What the task asks: Tally the lines of the data that include the word "RADIO" and state the total, nothing else.

Task data:
************

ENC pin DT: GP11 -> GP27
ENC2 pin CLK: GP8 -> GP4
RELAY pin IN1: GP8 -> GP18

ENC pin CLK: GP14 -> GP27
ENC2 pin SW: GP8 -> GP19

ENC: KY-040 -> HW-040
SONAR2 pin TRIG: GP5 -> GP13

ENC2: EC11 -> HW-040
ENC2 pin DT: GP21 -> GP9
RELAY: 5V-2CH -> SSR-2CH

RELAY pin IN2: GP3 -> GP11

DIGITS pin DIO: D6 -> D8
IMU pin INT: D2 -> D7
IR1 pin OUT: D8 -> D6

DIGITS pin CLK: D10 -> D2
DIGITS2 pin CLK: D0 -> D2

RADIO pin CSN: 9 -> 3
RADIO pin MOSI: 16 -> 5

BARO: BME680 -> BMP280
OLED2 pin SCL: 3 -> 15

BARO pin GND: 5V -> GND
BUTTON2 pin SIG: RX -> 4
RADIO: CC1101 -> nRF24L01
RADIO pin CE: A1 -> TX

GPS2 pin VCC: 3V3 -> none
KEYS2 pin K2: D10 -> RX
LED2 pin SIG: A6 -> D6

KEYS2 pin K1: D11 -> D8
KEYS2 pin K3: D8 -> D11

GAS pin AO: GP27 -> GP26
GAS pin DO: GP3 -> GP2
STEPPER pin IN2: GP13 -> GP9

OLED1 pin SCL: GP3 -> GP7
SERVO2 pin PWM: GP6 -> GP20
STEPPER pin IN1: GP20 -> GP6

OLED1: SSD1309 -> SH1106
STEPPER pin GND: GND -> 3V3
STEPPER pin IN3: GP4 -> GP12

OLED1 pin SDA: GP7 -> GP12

************

Output for this exercise: 4